▸ Work required: List each line of the listing below that contains the string "kern".

----------------------------------------

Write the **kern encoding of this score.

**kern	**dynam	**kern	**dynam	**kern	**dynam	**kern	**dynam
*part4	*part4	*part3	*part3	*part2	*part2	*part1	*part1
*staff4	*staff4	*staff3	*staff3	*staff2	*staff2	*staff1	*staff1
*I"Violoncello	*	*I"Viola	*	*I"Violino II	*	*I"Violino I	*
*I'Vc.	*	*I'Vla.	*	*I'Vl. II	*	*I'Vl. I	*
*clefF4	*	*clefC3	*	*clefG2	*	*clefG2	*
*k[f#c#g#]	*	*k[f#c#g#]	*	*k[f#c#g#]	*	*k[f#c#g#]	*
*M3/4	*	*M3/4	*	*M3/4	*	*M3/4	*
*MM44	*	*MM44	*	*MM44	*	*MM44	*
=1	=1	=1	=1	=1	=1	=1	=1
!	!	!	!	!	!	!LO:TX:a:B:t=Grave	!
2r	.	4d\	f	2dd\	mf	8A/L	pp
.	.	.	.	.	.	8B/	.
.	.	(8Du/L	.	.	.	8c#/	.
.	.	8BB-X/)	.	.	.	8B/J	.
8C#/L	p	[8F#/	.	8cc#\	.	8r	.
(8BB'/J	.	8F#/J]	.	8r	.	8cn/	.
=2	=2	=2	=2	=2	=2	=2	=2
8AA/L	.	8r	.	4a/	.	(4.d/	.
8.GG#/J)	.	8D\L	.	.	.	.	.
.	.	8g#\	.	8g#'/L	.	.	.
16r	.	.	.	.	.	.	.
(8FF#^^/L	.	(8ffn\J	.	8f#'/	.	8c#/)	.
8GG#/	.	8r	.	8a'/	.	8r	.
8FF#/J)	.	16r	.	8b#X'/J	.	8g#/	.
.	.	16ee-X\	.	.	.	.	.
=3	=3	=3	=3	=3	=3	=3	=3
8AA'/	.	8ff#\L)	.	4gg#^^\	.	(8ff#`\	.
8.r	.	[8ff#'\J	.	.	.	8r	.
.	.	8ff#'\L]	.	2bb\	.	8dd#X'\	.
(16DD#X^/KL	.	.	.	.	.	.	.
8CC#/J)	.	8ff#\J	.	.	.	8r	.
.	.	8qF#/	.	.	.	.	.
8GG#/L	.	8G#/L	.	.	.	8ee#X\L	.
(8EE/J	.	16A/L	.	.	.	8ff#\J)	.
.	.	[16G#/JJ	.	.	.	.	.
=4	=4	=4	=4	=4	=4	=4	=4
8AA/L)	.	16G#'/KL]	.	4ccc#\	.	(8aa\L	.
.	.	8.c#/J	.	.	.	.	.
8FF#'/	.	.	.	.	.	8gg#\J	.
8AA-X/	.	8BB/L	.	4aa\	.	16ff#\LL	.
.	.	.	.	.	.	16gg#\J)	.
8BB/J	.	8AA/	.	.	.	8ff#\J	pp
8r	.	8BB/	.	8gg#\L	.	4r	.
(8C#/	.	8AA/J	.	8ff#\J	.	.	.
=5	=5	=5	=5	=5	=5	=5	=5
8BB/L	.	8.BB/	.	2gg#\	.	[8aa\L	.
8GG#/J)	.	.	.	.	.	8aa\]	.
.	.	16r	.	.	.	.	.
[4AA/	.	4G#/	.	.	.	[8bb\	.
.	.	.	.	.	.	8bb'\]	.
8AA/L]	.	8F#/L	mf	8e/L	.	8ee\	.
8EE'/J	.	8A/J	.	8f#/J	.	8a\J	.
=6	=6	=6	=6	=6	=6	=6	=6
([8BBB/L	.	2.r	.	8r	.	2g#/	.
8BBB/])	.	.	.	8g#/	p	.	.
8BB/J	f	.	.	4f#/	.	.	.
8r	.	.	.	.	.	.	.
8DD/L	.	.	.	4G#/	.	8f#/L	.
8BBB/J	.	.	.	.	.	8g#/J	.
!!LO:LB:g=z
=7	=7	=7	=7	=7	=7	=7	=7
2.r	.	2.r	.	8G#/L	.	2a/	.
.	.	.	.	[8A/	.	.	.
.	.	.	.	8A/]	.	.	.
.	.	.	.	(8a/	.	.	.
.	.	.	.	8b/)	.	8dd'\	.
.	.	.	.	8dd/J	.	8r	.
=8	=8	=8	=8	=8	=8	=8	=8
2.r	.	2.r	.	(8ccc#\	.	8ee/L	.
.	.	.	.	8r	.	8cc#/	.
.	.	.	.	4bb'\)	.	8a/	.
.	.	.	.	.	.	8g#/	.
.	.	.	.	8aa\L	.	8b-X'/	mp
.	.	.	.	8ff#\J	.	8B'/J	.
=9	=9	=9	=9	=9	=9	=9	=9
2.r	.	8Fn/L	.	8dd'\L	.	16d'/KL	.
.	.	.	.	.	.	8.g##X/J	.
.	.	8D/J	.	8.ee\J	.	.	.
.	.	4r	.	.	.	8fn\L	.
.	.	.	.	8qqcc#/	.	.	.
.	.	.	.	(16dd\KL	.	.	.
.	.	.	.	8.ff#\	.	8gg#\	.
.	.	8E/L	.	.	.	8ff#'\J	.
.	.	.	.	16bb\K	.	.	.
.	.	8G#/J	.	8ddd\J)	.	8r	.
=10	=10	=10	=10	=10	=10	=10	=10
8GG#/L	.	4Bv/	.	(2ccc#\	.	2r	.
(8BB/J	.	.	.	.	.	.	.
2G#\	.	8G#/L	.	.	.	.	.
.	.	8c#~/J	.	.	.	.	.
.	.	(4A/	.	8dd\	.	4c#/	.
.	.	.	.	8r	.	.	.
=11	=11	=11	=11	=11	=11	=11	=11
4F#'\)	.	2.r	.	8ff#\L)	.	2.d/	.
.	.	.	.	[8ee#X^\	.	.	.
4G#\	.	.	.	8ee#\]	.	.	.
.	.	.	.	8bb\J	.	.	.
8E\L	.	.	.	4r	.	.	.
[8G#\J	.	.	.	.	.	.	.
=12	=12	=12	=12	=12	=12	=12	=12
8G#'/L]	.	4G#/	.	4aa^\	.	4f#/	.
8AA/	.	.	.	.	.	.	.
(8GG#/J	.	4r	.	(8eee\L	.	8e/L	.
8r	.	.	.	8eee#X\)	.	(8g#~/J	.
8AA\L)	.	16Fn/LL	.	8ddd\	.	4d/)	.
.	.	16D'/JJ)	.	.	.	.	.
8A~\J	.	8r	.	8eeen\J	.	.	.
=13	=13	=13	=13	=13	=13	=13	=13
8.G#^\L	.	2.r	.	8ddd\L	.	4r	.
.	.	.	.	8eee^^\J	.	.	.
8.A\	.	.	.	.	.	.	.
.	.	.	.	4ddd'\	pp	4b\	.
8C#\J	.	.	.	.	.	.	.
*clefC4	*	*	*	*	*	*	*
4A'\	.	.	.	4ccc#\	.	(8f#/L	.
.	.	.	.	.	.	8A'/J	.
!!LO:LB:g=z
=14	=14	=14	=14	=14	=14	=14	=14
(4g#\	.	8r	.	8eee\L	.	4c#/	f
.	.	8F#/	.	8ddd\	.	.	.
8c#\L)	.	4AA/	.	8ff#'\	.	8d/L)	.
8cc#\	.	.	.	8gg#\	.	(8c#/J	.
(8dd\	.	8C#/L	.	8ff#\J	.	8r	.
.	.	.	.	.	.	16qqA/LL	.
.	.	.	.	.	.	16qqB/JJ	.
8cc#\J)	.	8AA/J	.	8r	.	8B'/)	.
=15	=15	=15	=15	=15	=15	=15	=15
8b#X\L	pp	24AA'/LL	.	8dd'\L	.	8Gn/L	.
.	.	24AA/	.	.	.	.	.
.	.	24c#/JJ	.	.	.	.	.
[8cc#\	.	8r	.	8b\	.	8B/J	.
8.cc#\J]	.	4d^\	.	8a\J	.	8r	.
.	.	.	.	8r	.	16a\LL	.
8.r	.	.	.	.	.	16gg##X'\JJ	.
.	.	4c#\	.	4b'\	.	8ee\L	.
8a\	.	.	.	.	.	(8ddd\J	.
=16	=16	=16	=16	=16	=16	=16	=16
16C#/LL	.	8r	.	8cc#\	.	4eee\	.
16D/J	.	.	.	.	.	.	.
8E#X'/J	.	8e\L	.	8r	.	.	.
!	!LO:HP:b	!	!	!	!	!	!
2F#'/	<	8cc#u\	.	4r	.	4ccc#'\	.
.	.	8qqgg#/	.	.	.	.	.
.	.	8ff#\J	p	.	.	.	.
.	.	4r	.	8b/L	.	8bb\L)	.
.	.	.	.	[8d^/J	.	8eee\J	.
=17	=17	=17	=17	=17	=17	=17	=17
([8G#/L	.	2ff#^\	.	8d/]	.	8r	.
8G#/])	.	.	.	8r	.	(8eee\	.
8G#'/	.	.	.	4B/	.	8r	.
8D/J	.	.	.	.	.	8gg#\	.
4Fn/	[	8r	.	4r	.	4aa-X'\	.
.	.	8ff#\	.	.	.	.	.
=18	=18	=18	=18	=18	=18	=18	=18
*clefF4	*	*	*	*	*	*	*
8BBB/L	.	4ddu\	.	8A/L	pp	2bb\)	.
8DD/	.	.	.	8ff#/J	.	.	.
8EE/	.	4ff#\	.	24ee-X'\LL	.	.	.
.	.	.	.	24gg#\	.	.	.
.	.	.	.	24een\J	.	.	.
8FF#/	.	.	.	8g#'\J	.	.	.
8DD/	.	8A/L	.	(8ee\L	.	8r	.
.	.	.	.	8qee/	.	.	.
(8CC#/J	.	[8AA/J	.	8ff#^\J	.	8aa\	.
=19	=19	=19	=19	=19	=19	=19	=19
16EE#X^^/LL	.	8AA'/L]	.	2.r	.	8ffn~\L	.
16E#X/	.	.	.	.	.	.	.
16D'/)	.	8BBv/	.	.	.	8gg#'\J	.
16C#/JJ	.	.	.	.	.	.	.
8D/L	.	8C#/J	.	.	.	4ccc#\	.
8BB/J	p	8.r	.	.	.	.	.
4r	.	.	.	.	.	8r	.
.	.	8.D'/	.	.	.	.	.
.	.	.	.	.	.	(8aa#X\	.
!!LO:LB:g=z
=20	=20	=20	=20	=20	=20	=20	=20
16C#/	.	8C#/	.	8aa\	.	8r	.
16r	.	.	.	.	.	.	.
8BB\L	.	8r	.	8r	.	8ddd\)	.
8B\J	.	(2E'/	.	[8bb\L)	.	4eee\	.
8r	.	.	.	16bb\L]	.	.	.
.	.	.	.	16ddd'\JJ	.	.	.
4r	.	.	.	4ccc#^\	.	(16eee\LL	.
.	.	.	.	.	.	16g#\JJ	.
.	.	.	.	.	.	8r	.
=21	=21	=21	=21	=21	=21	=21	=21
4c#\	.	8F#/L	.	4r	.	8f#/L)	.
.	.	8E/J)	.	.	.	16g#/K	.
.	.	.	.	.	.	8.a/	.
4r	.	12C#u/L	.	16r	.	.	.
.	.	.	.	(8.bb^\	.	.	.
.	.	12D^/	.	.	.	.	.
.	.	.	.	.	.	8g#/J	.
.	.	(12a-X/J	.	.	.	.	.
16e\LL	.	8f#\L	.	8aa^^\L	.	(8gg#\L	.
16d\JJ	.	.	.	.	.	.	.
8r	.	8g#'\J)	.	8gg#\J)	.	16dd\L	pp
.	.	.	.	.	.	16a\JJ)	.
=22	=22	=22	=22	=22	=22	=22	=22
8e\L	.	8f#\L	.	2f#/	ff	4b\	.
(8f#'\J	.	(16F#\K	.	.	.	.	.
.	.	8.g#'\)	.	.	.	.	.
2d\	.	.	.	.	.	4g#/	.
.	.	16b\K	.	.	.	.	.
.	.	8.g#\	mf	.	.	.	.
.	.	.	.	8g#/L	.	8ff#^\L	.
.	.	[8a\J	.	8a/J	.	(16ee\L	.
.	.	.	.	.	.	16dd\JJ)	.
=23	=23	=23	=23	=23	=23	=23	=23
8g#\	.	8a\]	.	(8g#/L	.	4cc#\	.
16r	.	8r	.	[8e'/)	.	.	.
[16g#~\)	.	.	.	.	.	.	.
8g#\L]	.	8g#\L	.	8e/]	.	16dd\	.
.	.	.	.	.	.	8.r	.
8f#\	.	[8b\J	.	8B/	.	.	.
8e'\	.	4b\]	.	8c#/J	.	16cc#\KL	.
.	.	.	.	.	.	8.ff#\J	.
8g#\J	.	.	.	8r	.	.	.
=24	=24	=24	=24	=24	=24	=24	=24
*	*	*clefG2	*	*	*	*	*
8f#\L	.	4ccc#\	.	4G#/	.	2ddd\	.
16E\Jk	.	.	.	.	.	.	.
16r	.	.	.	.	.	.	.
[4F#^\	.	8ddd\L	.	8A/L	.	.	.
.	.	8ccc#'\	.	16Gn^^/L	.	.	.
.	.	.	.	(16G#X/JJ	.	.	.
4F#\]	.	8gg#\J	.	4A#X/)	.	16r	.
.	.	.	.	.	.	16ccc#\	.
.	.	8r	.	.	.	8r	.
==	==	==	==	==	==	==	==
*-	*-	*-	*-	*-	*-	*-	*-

----------------------------------------

▸ Answer for the task:
Write the **kern encoding of this score.
**kern	**dynam	**kern	**dynam	**kern	**dynam	**kern	**dynam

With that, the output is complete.